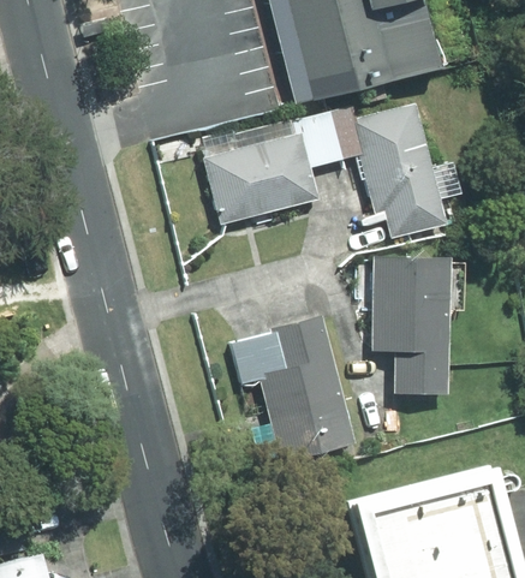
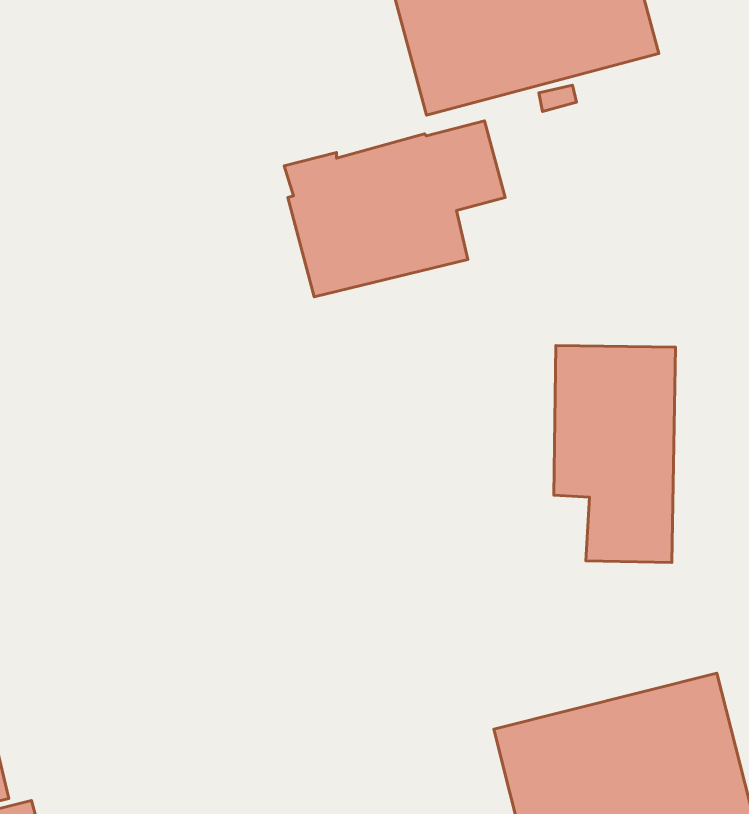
building: [329,101,446,238] -> none
building: [232,315,356,463] -> none

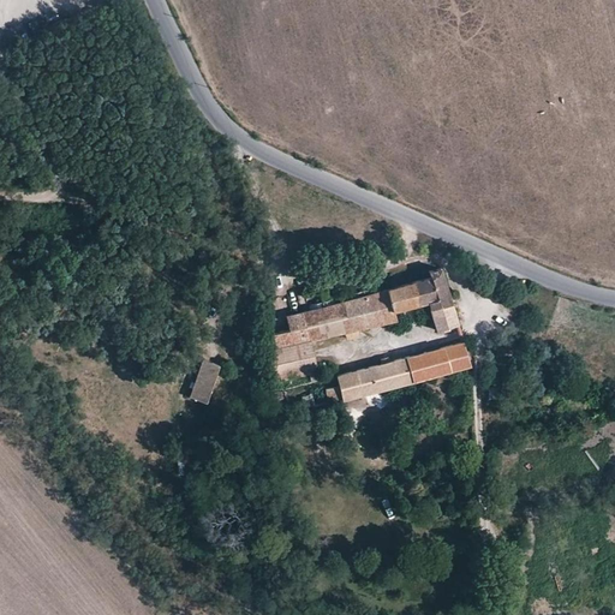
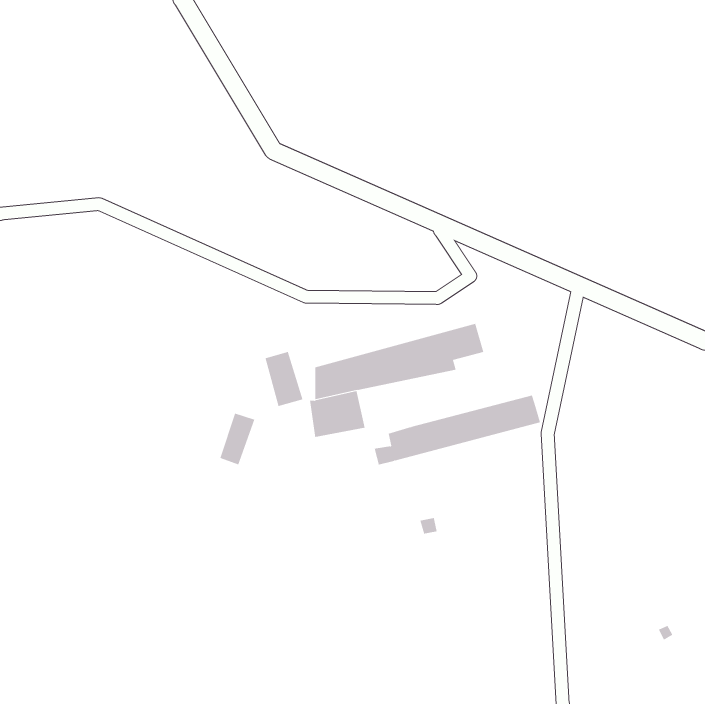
building: [414,269,460,332] -> none
building: none -> [265,351,303,407]

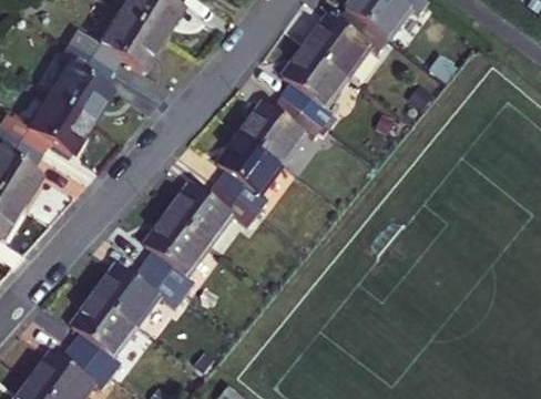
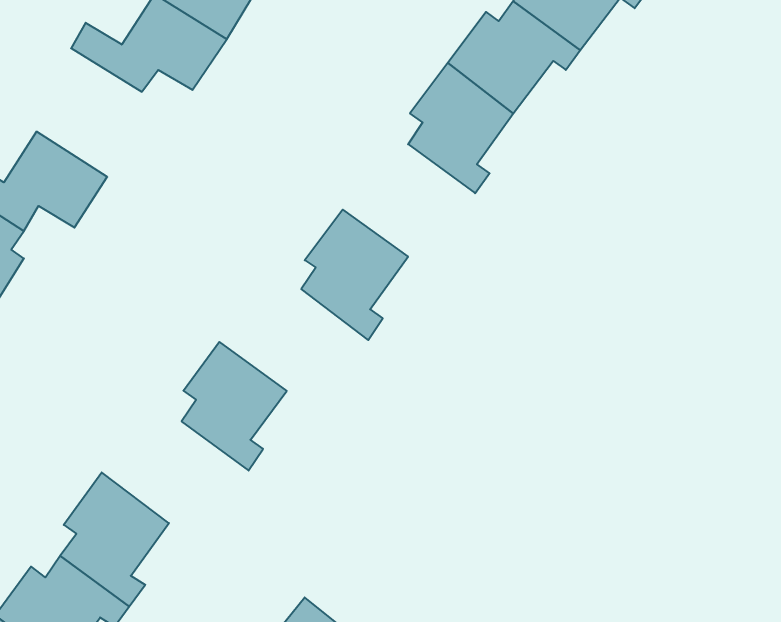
building: [52,38,116,116] -> none
building: [239,96,320,165] -> none
building: [164,185,255,247] -> none
building: [92,266,182,328] -> none

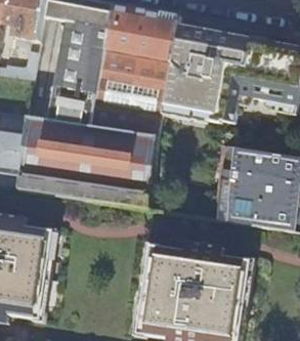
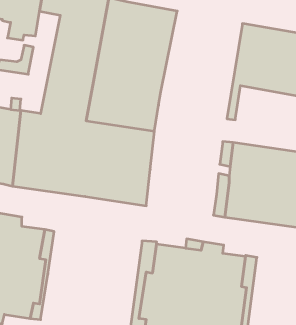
building: [161,16,244,123] -> none

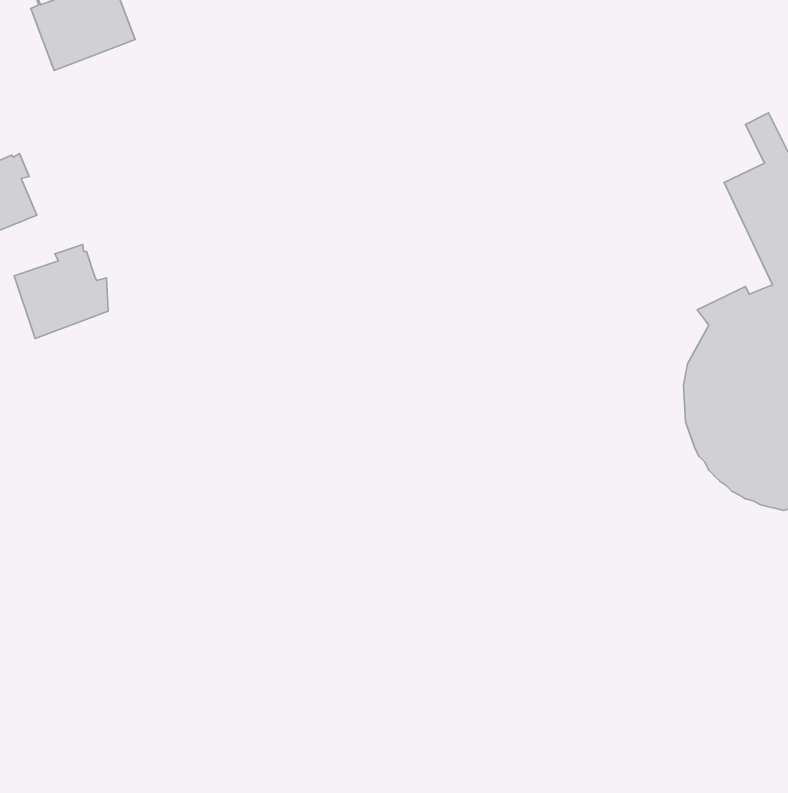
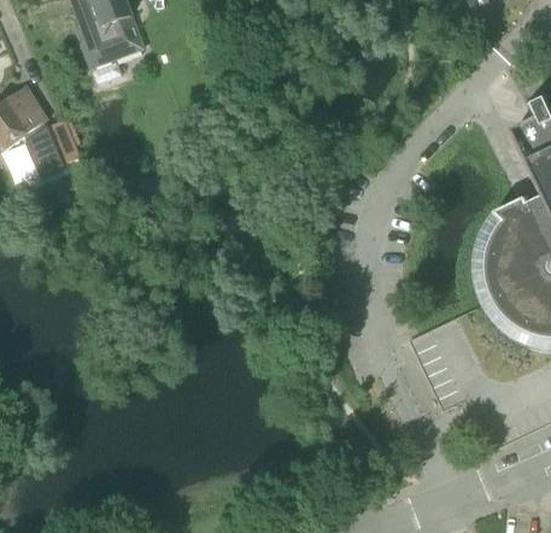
building: [14,244,108,338] -> none

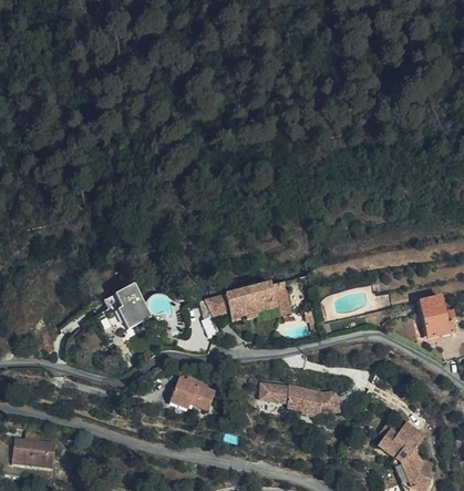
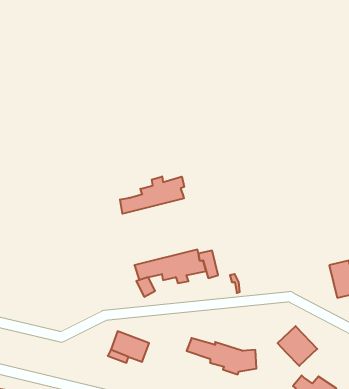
building: none -> [120,176,184,214]
building: [103,282,151,328] -> none
building: none -> [278,326,317,366]

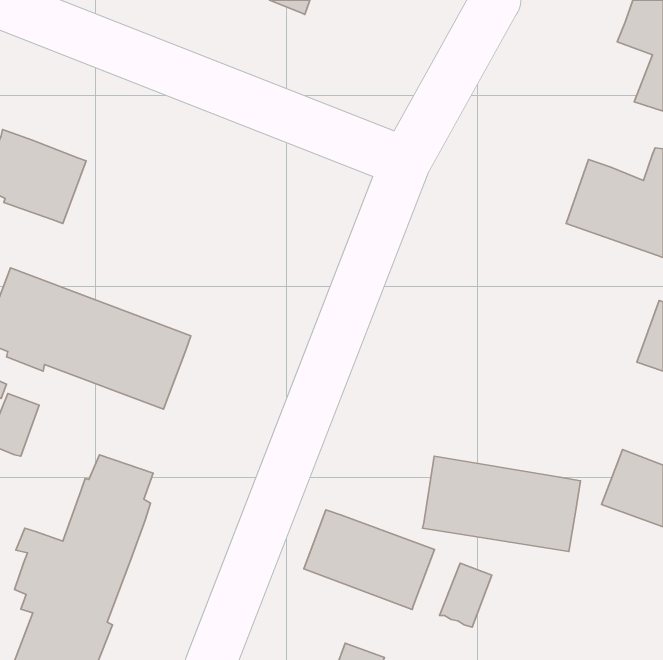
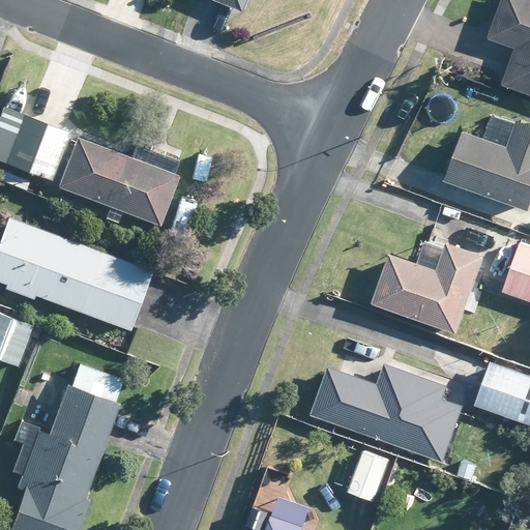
building: none -> [57,137,179,228]
building: none -> [375,241,487,334]
building: [304,510,435,610] -> none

### [DIRECTIONS FOR THIS TASK]
Could you reproduce exactly, and only, the lines from the one containing "building: [103,282,151,328] -> none" through the end of the records above, both included, while leaving out the pictures?

### [THE ANSWER]
building: [103,282,151,328] -> none
building: none -> [278,326,317,366]

building: none -> [57,137,179,228]
building: none -> [375,241,487,334]
building: [304,510,435,610] -> none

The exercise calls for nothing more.